Saved data entries:
──────────────────────────────

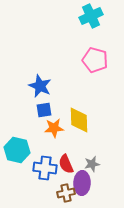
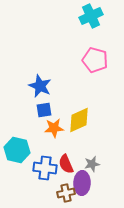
yellow diamond: rotated 68 degrees clockwise
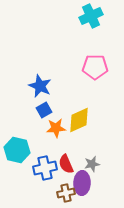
pink pentagon: moved 7 px down; rotated 15 degrees counterclockwise
blue square: rotated 21 degrees counterclockwise
orange star: moved 2 px right
blue cross: rotated 20 degrees counterclockwise
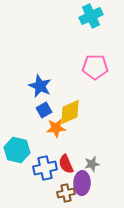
yellow diamond: moved 9 px left, 8 px up
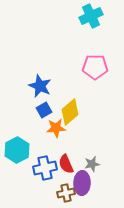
yellow diamond: rotated 16 degrees counterclockwise
cyan hexagon: rotated 20 degrees clockwise
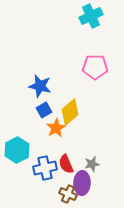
blue star: rotated 10 degrees counterclockwise
orange star: rotated 24 degrees counterclockwise
brown cross: moved 2 px right, 1 px down; rotated 36 degrees clockwise
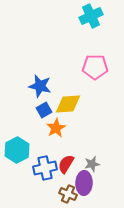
yellow diamond: moved 2 px left, 8 px up; rotated 36 degrees clockwise
red semicircle: rotated 54 degrees clockwise
purple ellipse: moved 2 px right
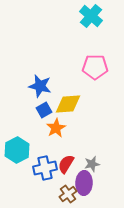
cyan cross: rotated 25 degrees counterclockwise
brown cross: rotated 30 degrees clockwise
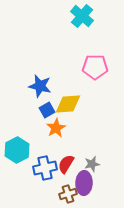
cyan cross: moved 9 px left
blue square: moved 3 px right
brown cross: rotated 18 degrees clockwise
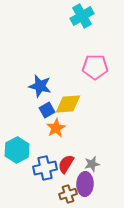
cyan cross: rotated 20 degrees clockwise
purple ellipse: moved 1 px right, 1 px down
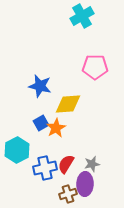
blue square: moved 6 px left, 13 px down
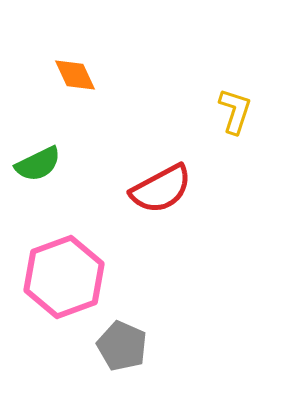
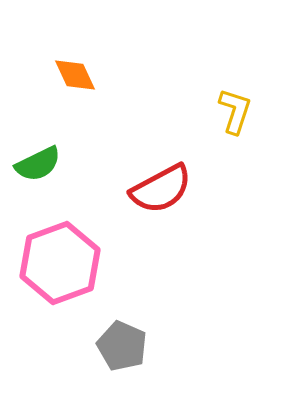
pink hexagon: moved 4 px left, 14 px up
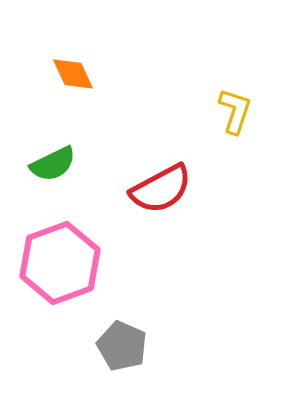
orange diamond: moved 2 px left, 1 px up
green semicircle: moved 15 px right
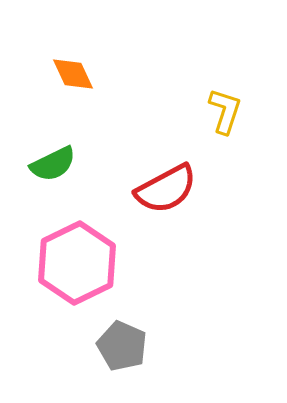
yellow L-shape: moved 10 px left
red semicircle: moved 5 px right
pink hexagon: moved 17 px right; rotated 6 degrees counterclockwise
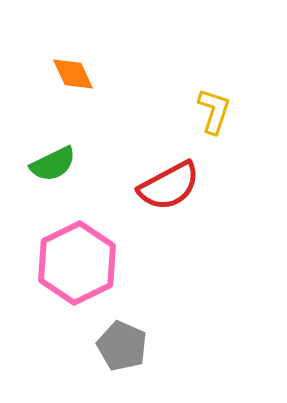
yellow L-shape: moved 11 px left
red semicircle: moved 3 px right, 3 px up
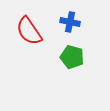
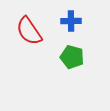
blue cross: moved 1 px right, 1 px up; rotated 12 degrees counterclockwise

──────────────────────────────

> [Work required] Copy every line of the rows above word for word, leaving out the picture lines.

> [In response]
yellow diamond: rotated 68 degrees clockwise
pink pentagon: moved 7 px down; rotated 15 degrees counterclockwise
blue square: rotated 21 degrees counterclockwise
orange star: moved 2 px right
blue cross: rotated 20 degrees counterclockwise
yellow diamond: moved 9 px left, 8 px up
yellow diamond: rotated 16 degrees counterclockwise
cyan hexagon: rotated 20 degrees clockwise
blue star: rotated 10 degrees counterclockwise
orange star: rotated 24 degrees counterclockwise
brown cross: moved 2 px right, 1 px down; rotated 36 degrees clockwise
yellow diamond: moved 2 px left, 8 px up; rotated 36 degrees clockwise
red semicircle: rotated 54 degrees clockwise
purple ellipse: moved 2 px right
cyan cross: rotated 25 degrees counterclockwise
brown cross: rotated 30 degrees clockwise
cyan cross: moved 9 px left
blue square: moved 3 px right
brown cross: rotated 18 degrees clockwise
cyan cross: rotated 20 degrees clockwise
purple ellipse: moved 1 px right, 1 px down
blue square: moved 6 px left, 13 px down
pink hexagon: moved 4 px left, 14 px up
orange diamond: moved 2 px left, 1 px up
green semicircle: moved 15 px right
yellow L-shape: moved 10 px left
red semicircle: moved 5 px right
pink hexagon: moved 17 px right; rotated 6 degrees counterclockwise
yellow L-shape: moved 11 px left
red semicircle: moved 3 px right, 3 px up
blue cross: moved 1 px right, 1 px up; rotated 12 degrees counterclockwise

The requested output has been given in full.